__EXERCISE AIM__: Return each line of the records holding the string "Birne".

START RECORDS SHOWN

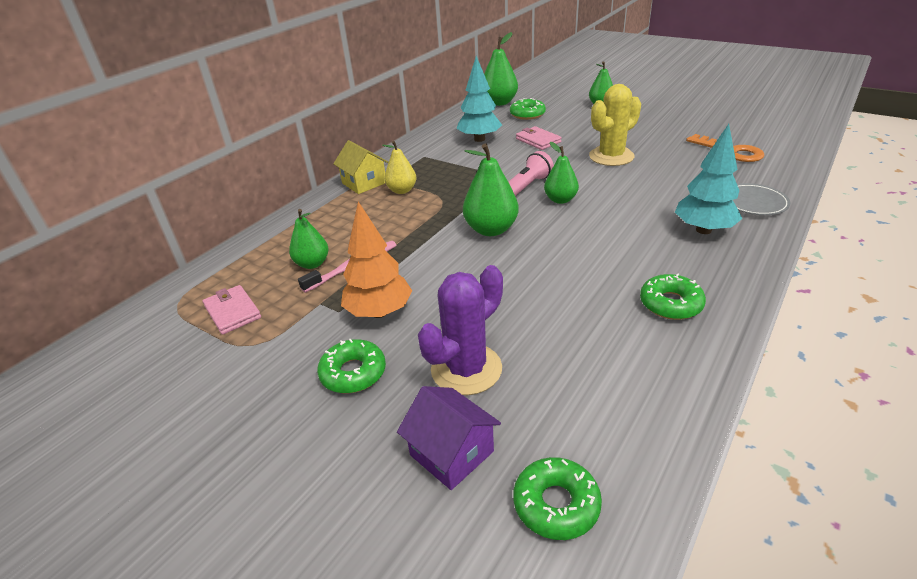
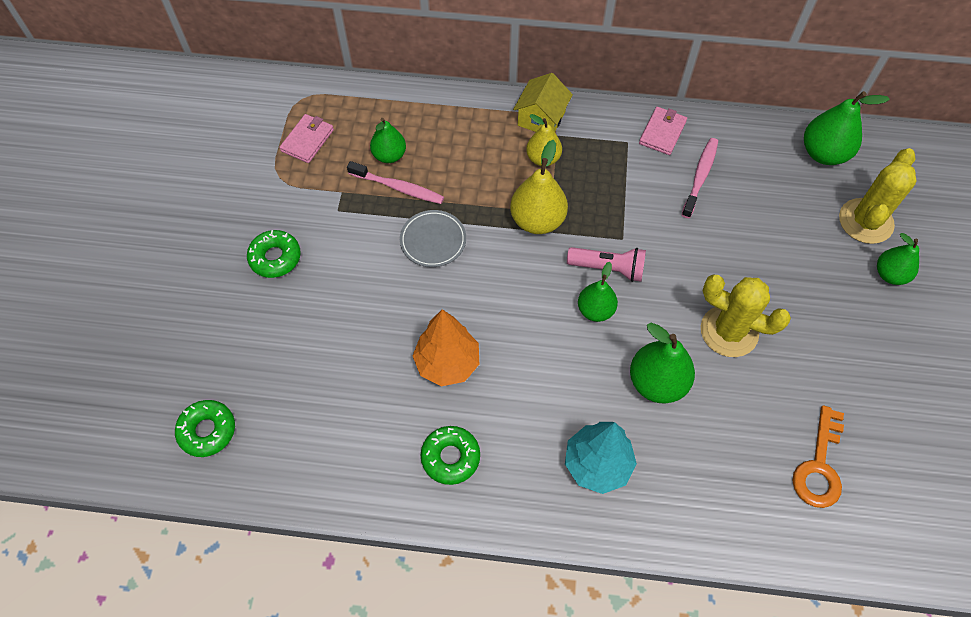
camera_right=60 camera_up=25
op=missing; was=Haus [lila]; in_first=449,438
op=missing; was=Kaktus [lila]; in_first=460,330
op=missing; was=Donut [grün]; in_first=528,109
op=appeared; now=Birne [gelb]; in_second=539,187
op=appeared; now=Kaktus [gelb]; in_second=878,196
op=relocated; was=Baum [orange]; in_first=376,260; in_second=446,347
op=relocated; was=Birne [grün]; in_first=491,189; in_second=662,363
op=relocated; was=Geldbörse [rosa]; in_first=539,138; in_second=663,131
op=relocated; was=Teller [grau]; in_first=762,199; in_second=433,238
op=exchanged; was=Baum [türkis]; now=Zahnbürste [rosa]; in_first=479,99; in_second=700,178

END RECORDS SHOWN

__REPLY TO THE TASK__:
op=appeared; now=Birne [gelb]; in_second=539,187
op=relocated; was=Birne [grün]; in_first=491,189; in_second=662,363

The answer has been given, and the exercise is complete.